Task to complete ->
Repeat the full listing below verbatim and keep the images out.

Top of Source material

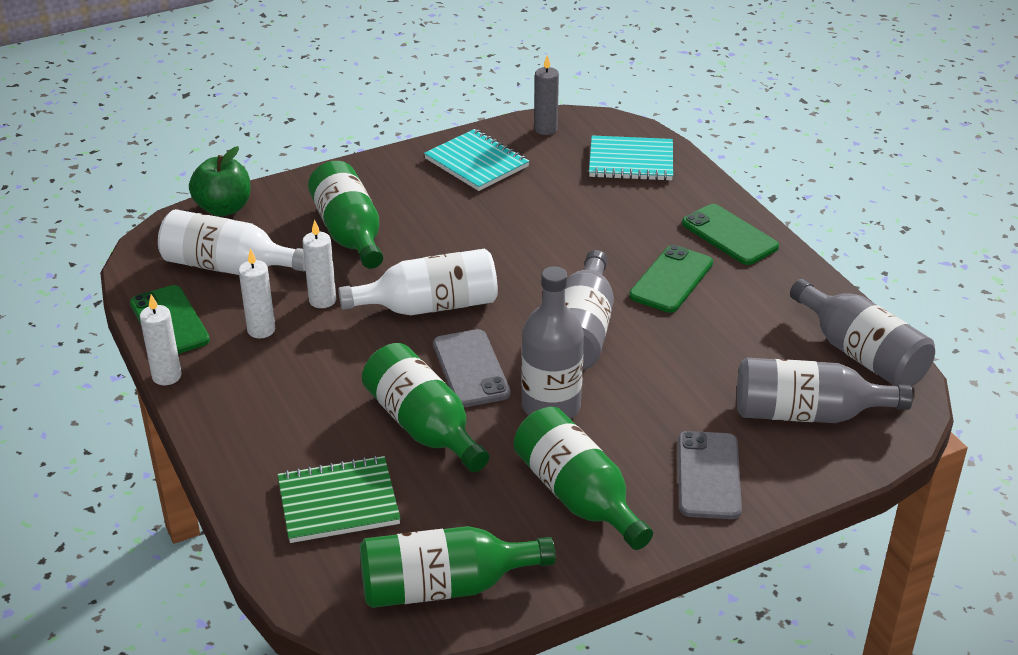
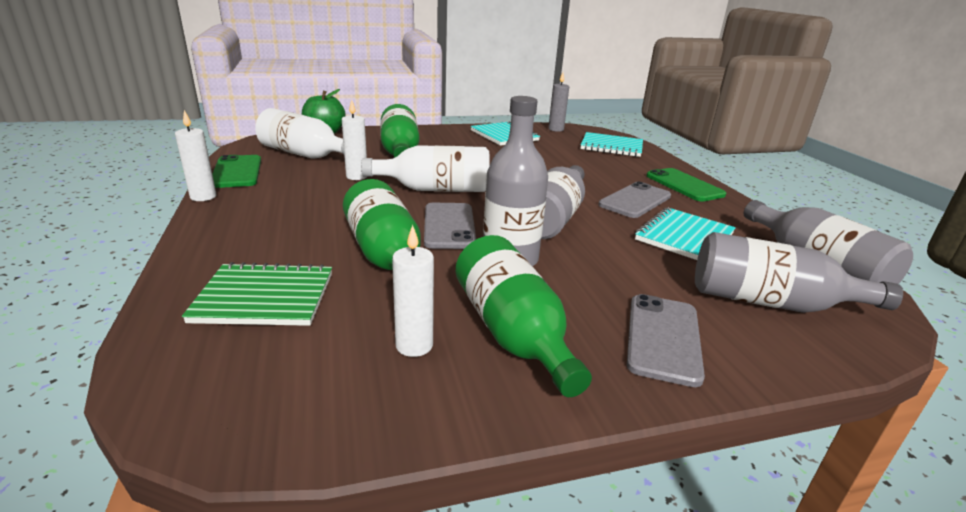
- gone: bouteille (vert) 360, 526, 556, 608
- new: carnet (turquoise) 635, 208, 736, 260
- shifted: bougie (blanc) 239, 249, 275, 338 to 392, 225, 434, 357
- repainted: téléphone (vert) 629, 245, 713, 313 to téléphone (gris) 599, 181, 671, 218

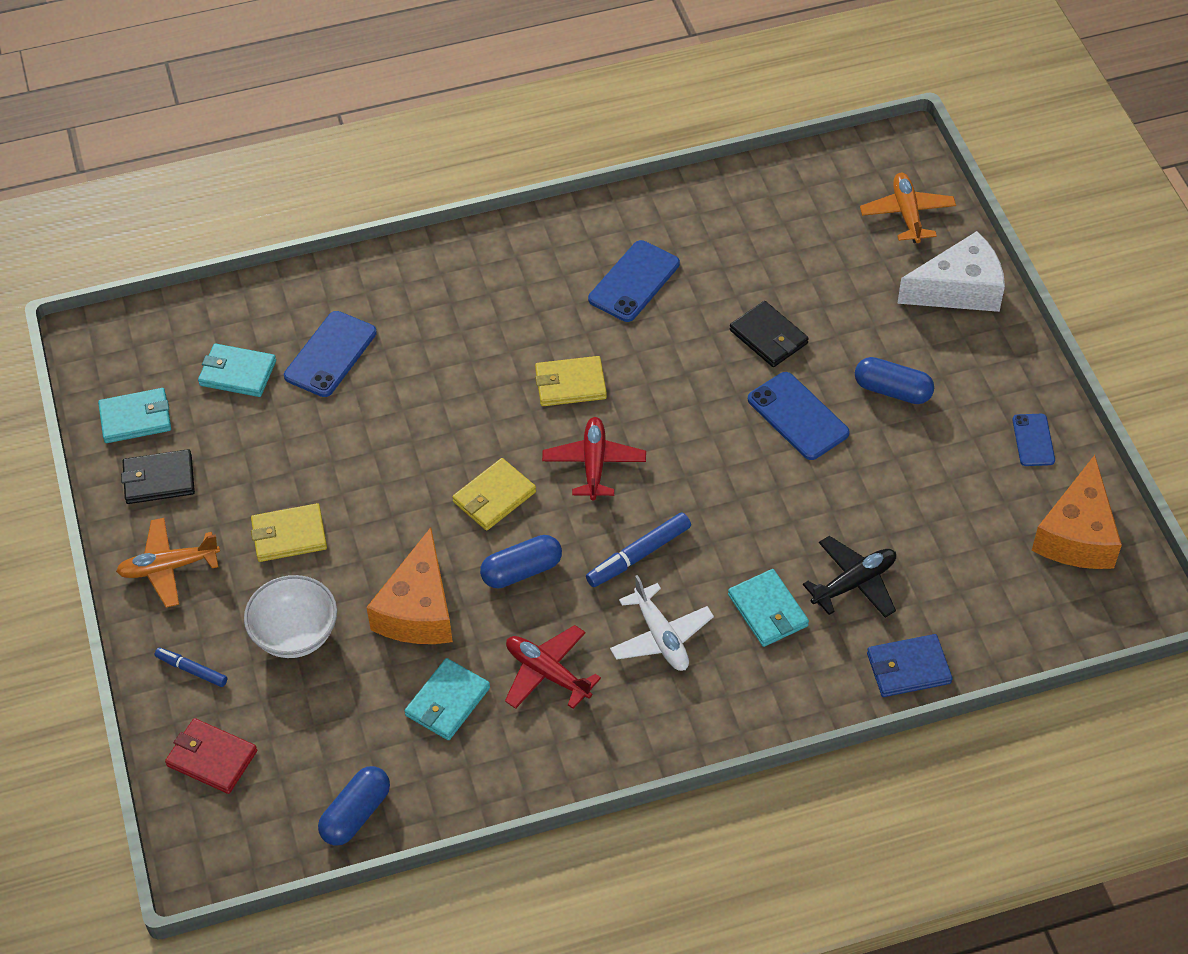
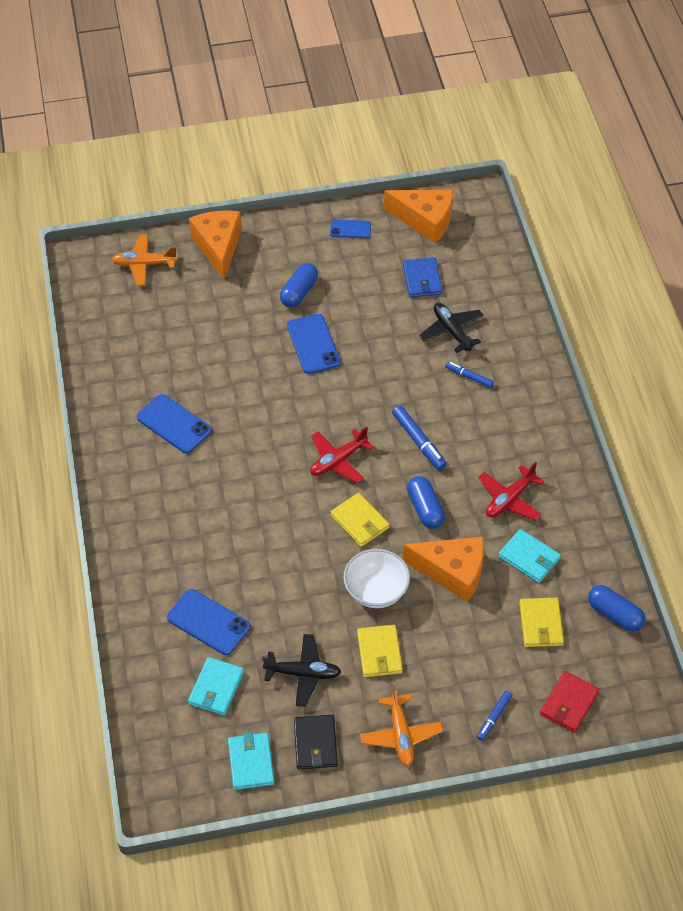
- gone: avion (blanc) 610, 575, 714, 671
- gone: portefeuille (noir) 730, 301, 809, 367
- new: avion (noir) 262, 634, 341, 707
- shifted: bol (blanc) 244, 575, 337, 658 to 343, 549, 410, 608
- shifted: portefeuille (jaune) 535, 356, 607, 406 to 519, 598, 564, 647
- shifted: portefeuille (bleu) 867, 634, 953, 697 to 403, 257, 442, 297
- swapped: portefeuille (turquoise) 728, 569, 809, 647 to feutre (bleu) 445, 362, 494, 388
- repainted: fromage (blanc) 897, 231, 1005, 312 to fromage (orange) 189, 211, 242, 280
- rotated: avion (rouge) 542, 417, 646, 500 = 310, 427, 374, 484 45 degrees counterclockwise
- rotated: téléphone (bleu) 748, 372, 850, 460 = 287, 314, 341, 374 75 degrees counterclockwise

Bottom of Source material

Reply to the exercise ->
- gone: bouteille (vert) 360, 526, 556, 608
- new: carnet (turquoise) 635, 208, 736, 260
- shifted: bougie (blanc) 239, 249, 275, 338 to 392, 225, 434, 357
- repainted: téléphone (vert) 629, 245, 713, 313 to téléphone (gris) 599, 181, 671, 218

- gone: avion (blanc) 610, 575, 714, 671
- gone: portefeuille (noir) 730, 301, 809, 367
- new: avion (noir) 262, 634, 341, 707
- shifted: bol (blanc) 244, 575, 337, 658 to 343, 549, 410, 608
- shifted: portefeuille (jaune) 535, 356, 607, 406 to 519, 598, 564, 647
- shifted: portefeuille (bleu) 867, 634, 953, 697 to 403, 257, 442, 297
- swapped: portefeuille (turquoise) 728, 569, 809, 647 to feutre (bleu) 445, 362, 494, 388
- repainted: fromage (blanc) 897, 231, 1005, 312 to fromage (orange) 189, 211, 242, 280
- rotated: avion (rouge) 542, 417, 646, 500 = 310, 427, 374, 484 45 degrees counterclockwise
- rotated: téléphone (bleu) 748, 372, 850, 460 = 287, 314, 341, 374 75 degrees counterclockwise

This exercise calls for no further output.